- _THE PROBLEM_
What is needed is an exact transcription of the line with "black cube: 3 -> 2" and all the lines that follow it in the entries below; add nothing else.

- _DATA EXTRACTS_
══════════════════════════════

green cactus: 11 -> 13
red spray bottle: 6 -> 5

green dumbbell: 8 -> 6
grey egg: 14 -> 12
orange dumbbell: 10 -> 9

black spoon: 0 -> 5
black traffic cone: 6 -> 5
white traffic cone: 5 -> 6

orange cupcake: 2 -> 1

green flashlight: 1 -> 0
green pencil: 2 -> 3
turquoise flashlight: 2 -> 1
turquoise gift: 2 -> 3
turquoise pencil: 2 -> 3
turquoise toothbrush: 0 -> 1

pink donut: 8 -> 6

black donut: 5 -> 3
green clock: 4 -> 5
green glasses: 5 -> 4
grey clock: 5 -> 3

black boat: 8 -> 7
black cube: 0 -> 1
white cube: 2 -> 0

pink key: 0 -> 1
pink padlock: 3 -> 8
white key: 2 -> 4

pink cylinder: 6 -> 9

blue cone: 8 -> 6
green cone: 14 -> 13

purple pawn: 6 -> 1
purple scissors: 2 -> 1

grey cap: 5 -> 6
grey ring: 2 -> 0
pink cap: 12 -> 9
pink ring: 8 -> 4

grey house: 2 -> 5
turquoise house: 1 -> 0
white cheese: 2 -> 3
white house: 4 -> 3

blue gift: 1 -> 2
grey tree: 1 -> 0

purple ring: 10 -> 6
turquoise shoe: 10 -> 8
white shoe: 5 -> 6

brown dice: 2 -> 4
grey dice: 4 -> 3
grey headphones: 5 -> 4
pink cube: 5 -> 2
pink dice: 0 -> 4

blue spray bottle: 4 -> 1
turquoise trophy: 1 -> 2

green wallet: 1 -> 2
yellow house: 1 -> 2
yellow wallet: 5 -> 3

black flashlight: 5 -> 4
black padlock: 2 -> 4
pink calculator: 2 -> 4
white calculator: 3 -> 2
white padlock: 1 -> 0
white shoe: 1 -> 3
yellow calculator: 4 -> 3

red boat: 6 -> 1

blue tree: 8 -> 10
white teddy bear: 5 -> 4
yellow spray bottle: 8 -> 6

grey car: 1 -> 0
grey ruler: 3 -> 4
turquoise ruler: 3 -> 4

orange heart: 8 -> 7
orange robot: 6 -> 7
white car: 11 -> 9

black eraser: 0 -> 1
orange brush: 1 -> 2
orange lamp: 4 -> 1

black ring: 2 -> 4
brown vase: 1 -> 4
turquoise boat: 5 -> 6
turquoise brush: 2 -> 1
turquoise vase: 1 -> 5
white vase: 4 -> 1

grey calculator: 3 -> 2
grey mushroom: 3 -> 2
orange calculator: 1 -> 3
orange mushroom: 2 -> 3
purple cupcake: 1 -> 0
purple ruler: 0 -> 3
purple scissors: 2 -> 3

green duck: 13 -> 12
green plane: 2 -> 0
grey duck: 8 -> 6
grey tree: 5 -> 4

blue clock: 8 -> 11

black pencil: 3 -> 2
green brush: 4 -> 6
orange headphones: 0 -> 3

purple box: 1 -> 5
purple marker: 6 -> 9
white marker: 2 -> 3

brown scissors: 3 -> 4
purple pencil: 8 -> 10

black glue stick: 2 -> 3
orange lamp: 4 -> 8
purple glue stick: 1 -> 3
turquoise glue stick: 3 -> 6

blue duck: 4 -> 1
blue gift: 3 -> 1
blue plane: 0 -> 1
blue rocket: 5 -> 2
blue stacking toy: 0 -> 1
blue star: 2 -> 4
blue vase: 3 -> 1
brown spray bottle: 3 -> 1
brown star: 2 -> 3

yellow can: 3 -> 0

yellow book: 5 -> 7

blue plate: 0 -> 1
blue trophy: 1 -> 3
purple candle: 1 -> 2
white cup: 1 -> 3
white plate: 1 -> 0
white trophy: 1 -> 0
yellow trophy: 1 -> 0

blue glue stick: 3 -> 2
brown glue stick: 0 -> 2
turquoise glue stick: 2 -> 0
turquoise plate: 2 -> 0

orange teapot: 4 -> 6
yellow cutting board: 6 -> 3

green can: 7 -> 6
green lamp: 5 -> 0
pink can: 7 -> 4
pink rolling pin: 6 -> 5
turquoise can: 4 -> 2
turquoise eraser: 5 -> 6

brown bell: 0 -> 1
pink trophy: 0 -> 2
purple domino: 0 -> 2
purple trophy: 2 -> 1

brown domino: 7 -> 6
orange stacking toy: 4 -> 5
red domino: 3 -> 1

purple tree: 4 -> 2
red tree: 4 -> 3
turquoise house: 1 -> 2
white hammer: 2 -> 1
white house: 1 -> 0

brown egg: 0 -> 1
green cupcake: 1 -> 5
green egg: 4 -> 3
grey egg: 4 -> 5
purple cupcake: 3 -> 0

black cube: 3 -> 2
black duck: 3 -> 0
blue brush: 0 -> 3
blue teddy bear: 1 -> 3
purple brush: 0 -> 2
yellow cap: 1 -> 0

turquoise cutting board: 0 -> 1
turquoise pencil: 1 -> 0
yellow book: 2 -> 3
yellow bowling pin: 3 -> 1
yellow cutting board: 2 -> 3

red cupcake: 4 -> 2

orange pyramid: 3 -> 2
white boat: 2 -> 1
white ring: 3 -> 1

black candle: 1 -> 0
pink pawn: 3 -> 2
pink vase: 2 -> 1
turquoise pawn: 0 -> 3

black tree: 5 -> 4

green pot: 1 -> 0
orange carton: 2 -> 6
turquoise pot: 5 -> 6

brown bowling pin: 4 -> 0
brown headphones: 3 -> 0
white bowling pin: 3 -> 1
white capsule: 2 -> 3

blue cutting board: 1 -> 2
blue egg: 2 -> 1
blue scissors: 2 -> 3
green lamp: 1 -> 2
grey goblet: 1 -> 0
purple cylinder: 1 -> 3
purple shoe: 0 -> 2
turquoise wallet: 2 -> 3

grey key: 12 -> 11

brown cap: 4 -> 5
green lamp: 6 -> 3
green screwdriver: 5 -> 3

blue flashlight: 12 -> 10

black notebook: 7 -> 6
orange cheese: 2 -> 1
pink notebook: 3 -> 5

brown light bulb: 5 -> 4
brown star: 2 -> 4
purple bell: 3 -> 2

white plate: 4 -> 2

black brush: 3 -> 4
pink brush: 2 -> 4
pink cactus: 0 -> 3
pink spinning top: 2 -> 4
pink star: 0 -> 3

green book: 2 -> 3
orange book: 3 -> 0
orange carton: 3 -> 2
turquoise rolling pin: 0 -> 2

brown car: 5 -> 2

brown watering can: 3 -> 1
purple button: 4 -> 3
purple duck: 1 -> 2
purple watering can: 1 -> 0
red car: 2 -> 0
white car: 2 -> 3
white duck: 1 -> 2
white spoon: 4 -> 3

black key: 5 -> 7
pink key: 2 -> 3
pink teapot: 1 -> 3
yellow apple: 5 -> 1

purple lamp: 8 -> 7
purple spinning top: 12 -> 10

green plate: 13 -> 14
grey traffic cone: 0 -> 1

══════════════════════════════

- _RESPONSE_
black cube: 3 -> 2
black duck: 3 -> 0
blue brush: 0 -> 3
blue teddy bear: 1 -> 3
purple brush: 0 -> 2
yellow cap: 1 -> 0

turquoise cutting board: 0 -> 1
turquoise pencil: 1 -> 0
yellow book: 2 -> 3
yellow bowling pin: 3 -> 1
yellow cutting board: 2 -> 3

red cupcake: 4 -> 2

orange pyramid: 3 -> 2
white boat: 2 -> 1
white ring: 3 -> 1

black candle: 1 -> 0
pink pawn: 3 -> 2
pink vase: 2 -> 1
turquoise pawn: 0 -> 3

black tree: 5 -> 4

green pot: 1 -> 0
orange carton: 2 -> 6
turquoise pot: 5 -> 6

brown bowling pin: 4 -> 0
brown headphones: 3 -> 0
white bowling pin: 3 -> 1
white capsule: 2 -> 3

blue cutting board: 1 -> 2
blue egg: 2 -> 1
blue scissors: 2 -> 3
green lamp: 1 -> 2
grey goblet: 1 -> 0
purple cylinder: 1 -> 3
purple shoe: 0 -> 2
turquoise wallet: 2 -> 3

grey key: 12 -> 11

brown cap: 4 -> 5
green lamp: 6 -> 3
green screwdriver: 5 -> 3

blue flashlight: 12 -> 10

black notebook: 7 -> 6
orange cheese: 2 -> 1
pink notebook: 3 -> 5

brown light bulb: 5 -> 4
brown star: 2 -> 4
purple bell: 3 -> 2

white plate: 4 -> 2

black brush: 3 -> 4
pink brush: 2 -> 4
pink cactus: 0 -> 3
pink spinning top: 2 -> 4
pink star: 0 -> 3

green book: 2 -> 3
orange book: 3 -> 0
orange carton: 3 -> 2
turquoise rolling pin: 0 -> 2

brown car: 5 -> 2

brown watering can: 3 -> 1
purple button: 4 -> 3
purple duck: 1 -> 2
purple watering can: 1 -> 0
red car: 2 -> 0
white car: 2 -> 3
white duck: 1 -> 2
white spoon: 4 -> 3

black key: 5 -> 7
pink key: 2 -> 3
pink teapot: 1 -> 3
yellow apple: 5 -> 1

purple lamp: 8 -> 7
purple spinning top: 12 -> 10

green plate: 13 -> 14
grey traffic cone: 0 -> 1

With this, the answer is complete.